[Extracted records]
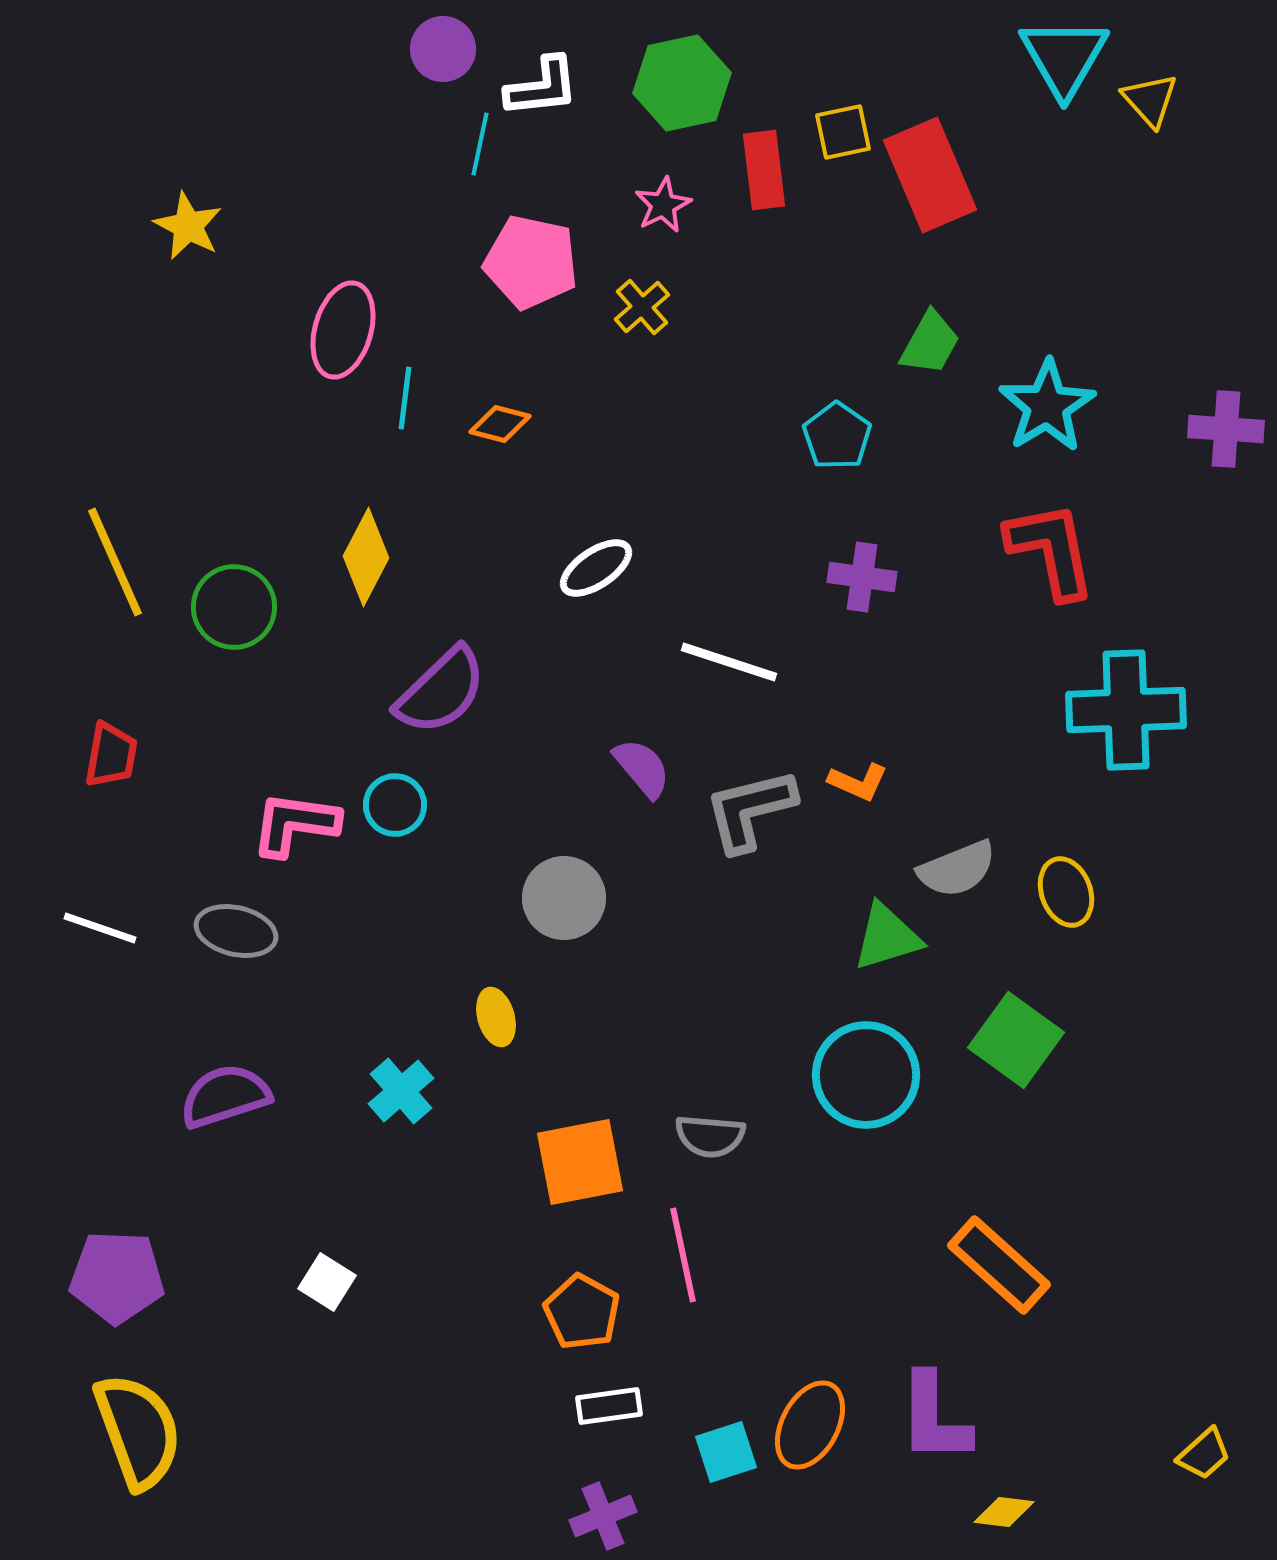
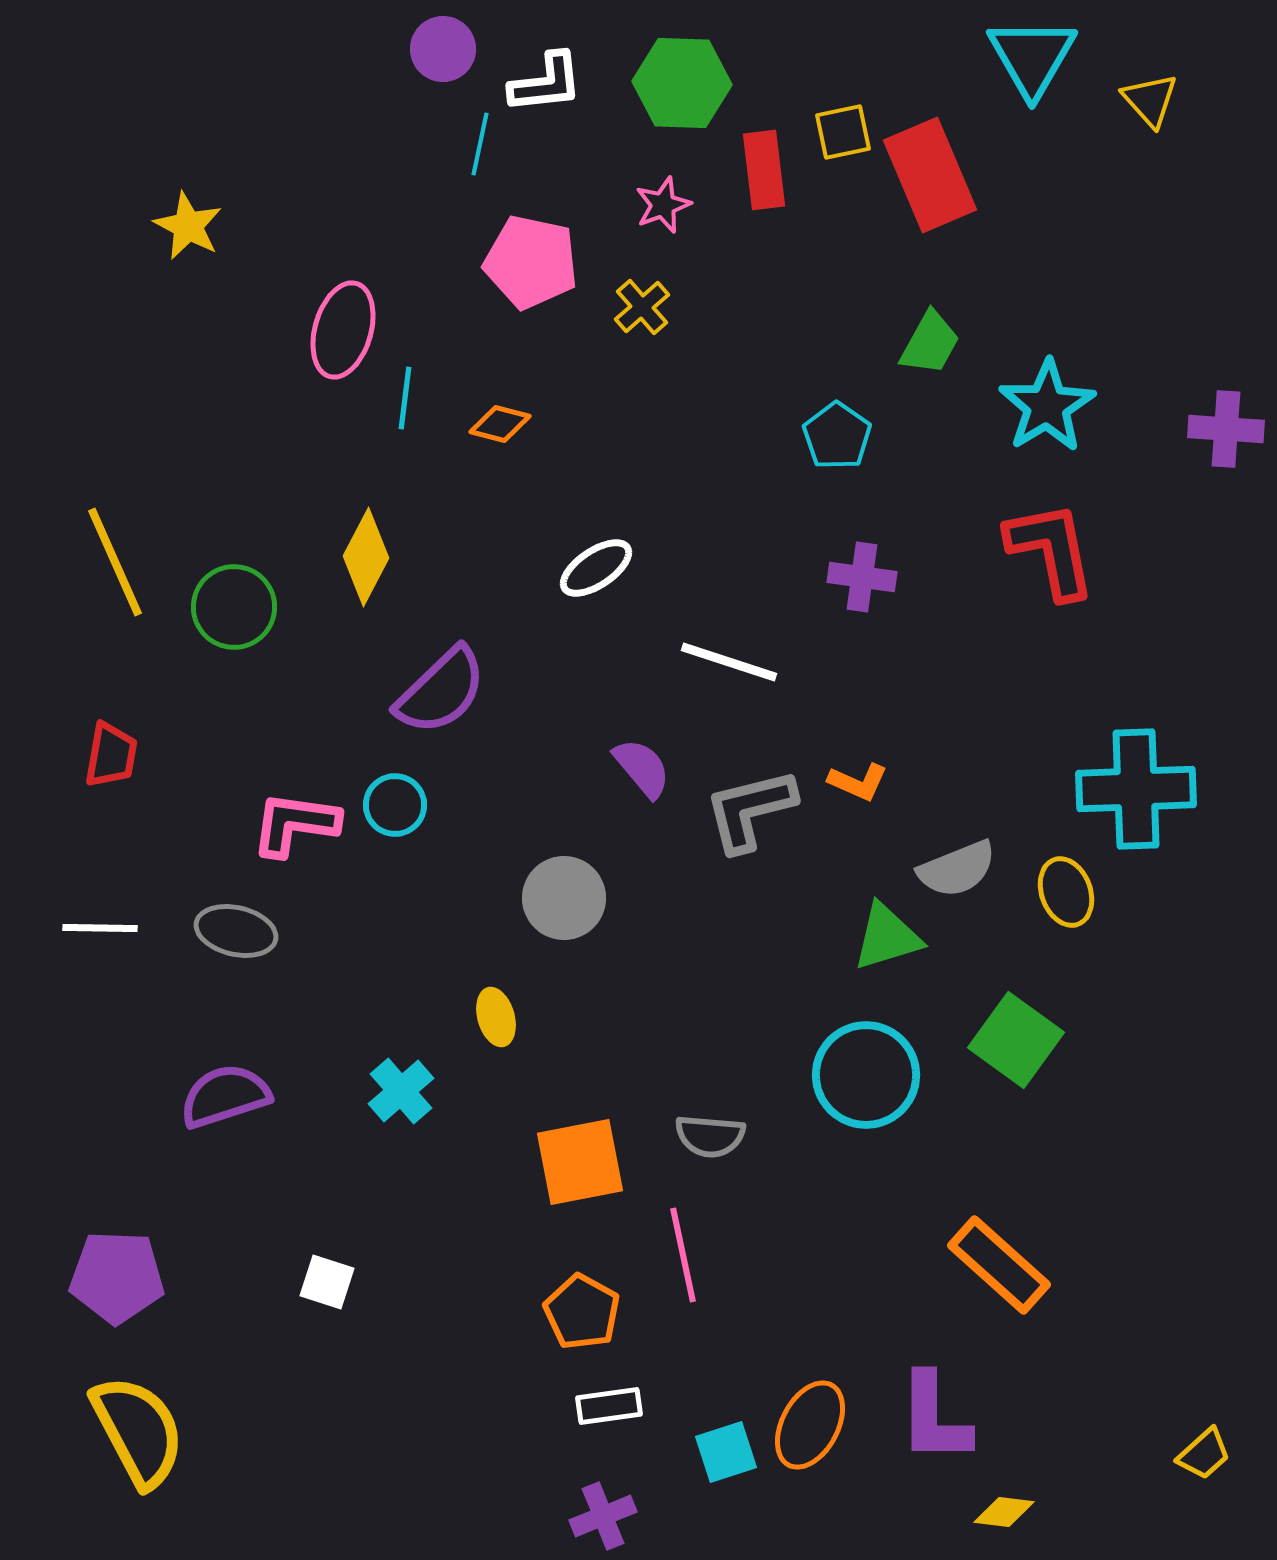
cyan triangle at (1064, 57): moved 32 px left
green hexagon at (682, 83): rotated 14 degrees clockwise
white L-shape at (542, 87): moved 4 px right, 4 px up
pink star at (663, 205): rotated 6 degrees clockwise
cyan cross at (1126, 710): moved 10 px right, 79 px down
white line at (100, 928): rotated 18 degrees counterclockwise
white square at (327, 1282): rotated 14 degrees counterclockwise
yellow semicircle at (138, 1431): rotated 8 degrees counterclockwise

*PROBLEM STATEMENT:*
Starting at the line with "white L-shape at", restate each line through the end of the records, both ends included, and stop there.

*EXERCISE OUTPUT:*
white L-shape at (542, 87): moved 4 px right, 4 px up
pink star at (663, 205): rotated 6 degrees clockwise
cyan cross at (1126, 710): moved 10 px right, 79 px down
white line at (100, 928): rotated 18 degrees counterclockwise
white square at (327, 1282): rotated 14 degrees counterclockwise
yellow semicircle at (138, 1431): rotated 8 degrees counterclockwise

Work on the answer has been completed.